**WHAT IS EXPECTED:**
Please go through the listing below and count the lines where the string "none" appears. Answer with the number only.

◆ ◆ ◆ ◆ ◆

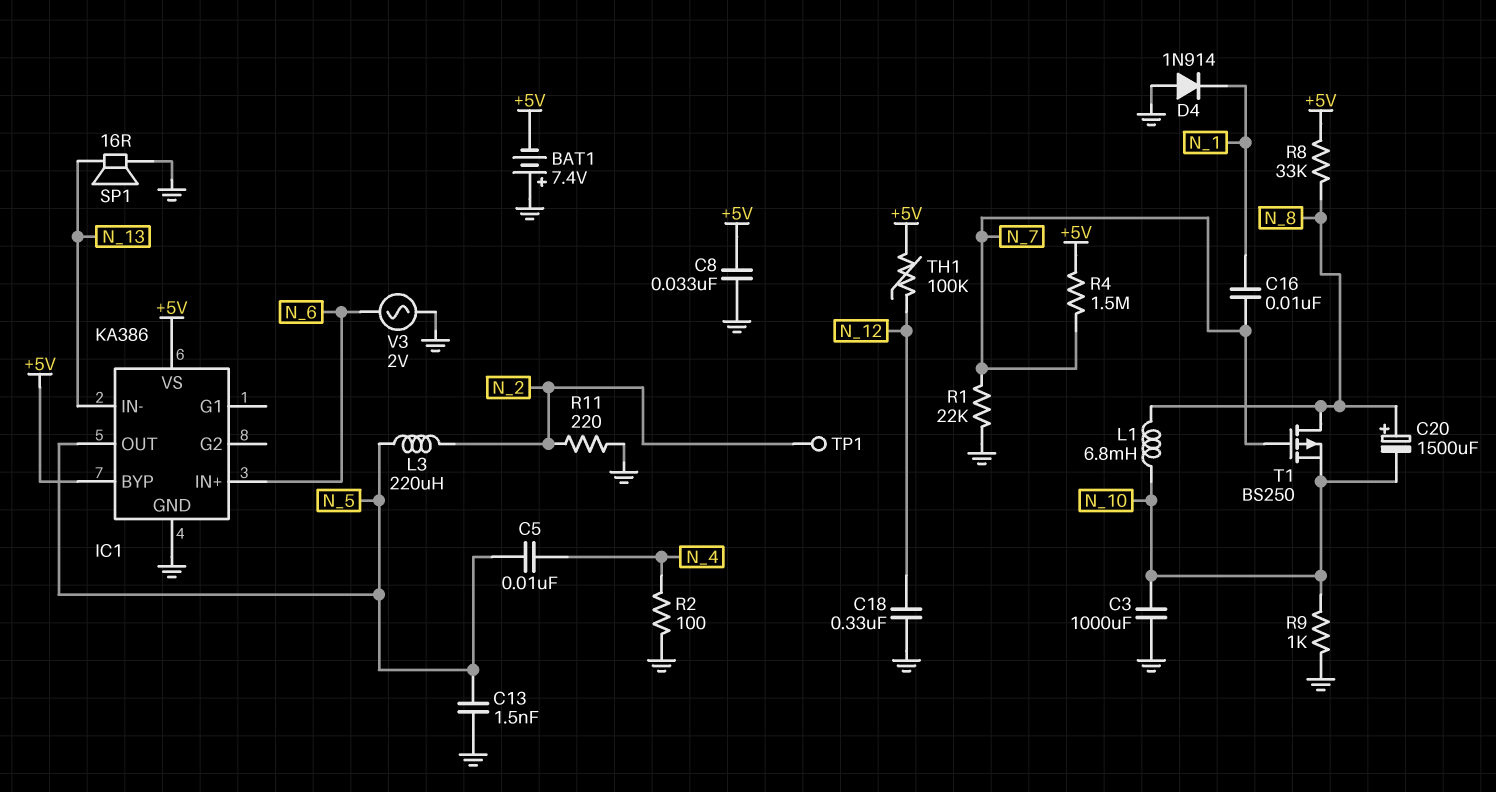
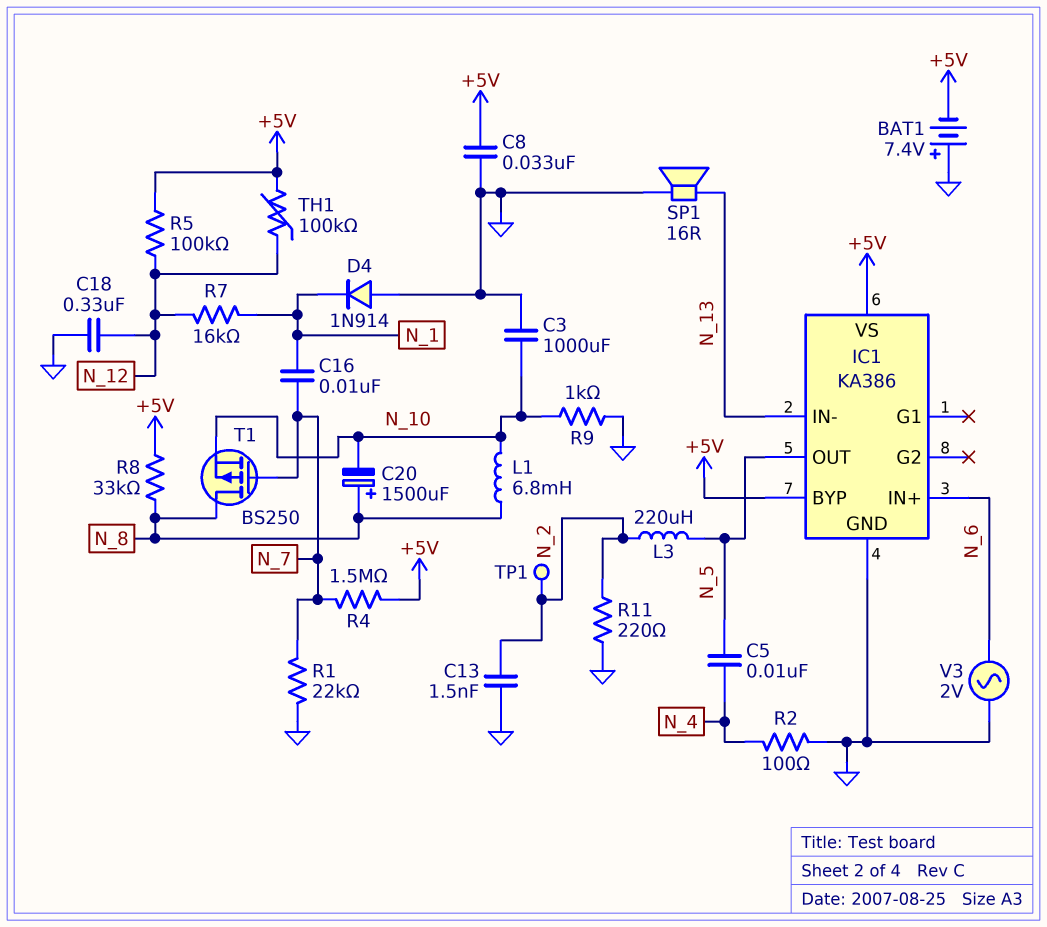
C13: 1.5nF (GND, N_5) -> 1.5nF (GND, N_2)
R5: none -> 100k (+5V, N_12)
R7: none -> 16k (N_1, N_12)

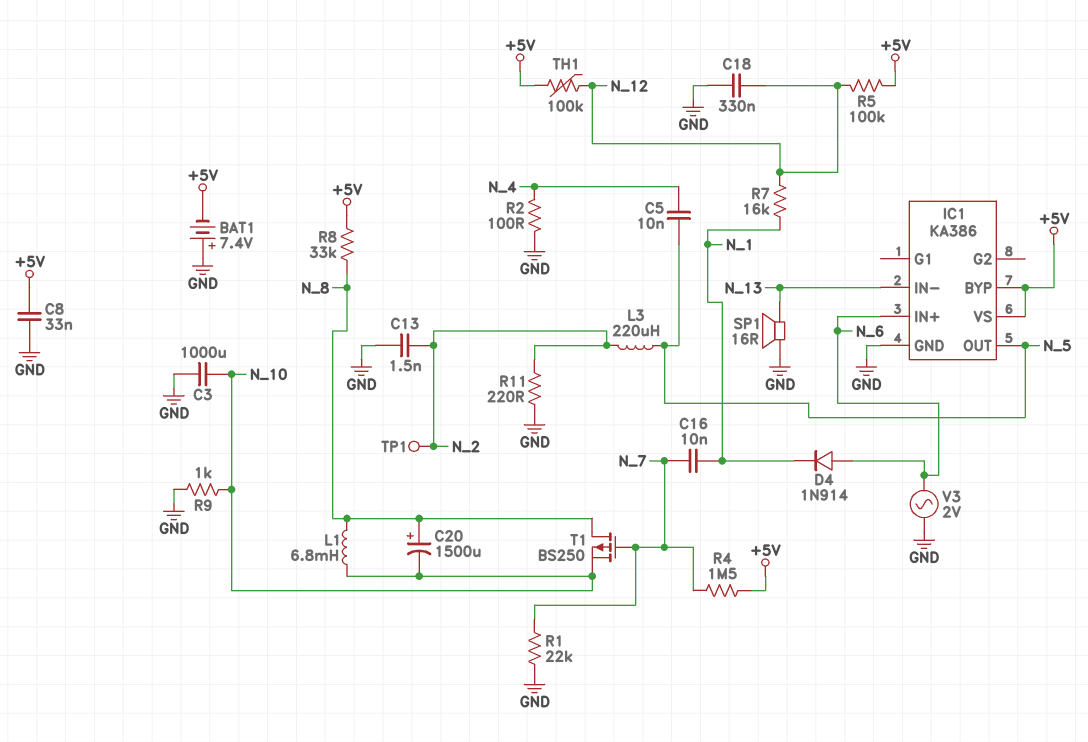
D4: diode 1N914 (A GND, K N_1) -> diode 1N914 (A N_6, K N_1)

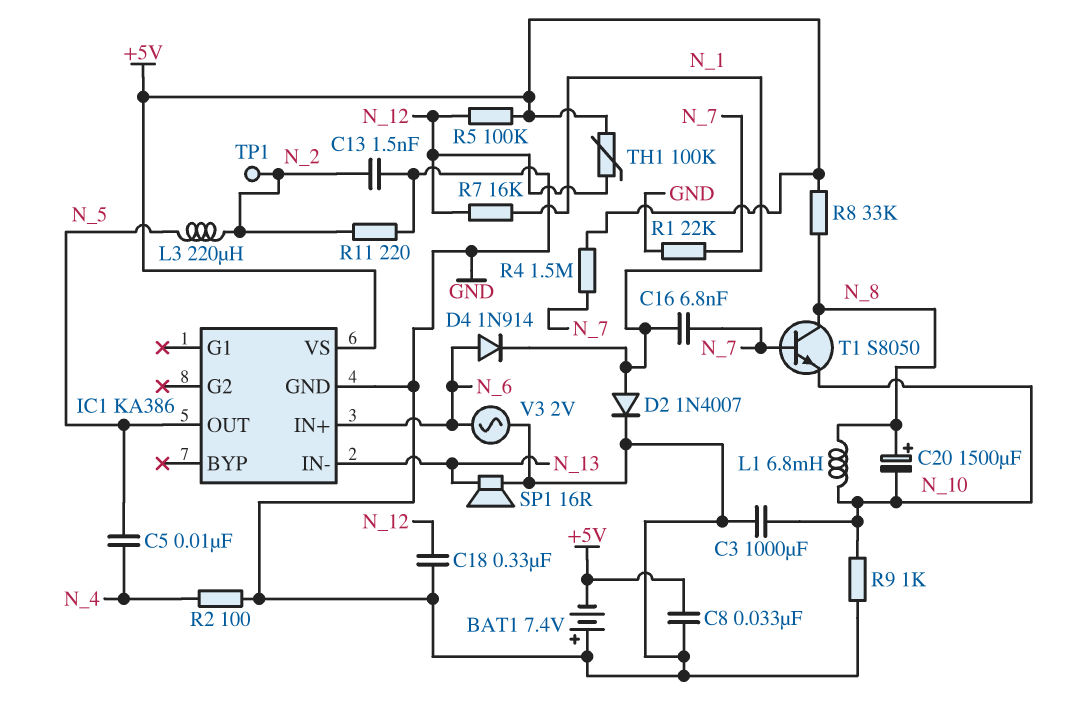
C16: 10nF (N_1, N_7) -> 6.8nF (N_1, N_7)
D2: none -> diode 1N4007 (A N_1, K GND)
IC1 pin BYP: +5V -> none
T1: PMOS BS250 (G N_7, D N_8, S N_10) -> NPN S8050 (B N_7, C N_8, E N_10)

◆ ◆ ◆ ◆ ◆

**ANSWER SPACE:**
4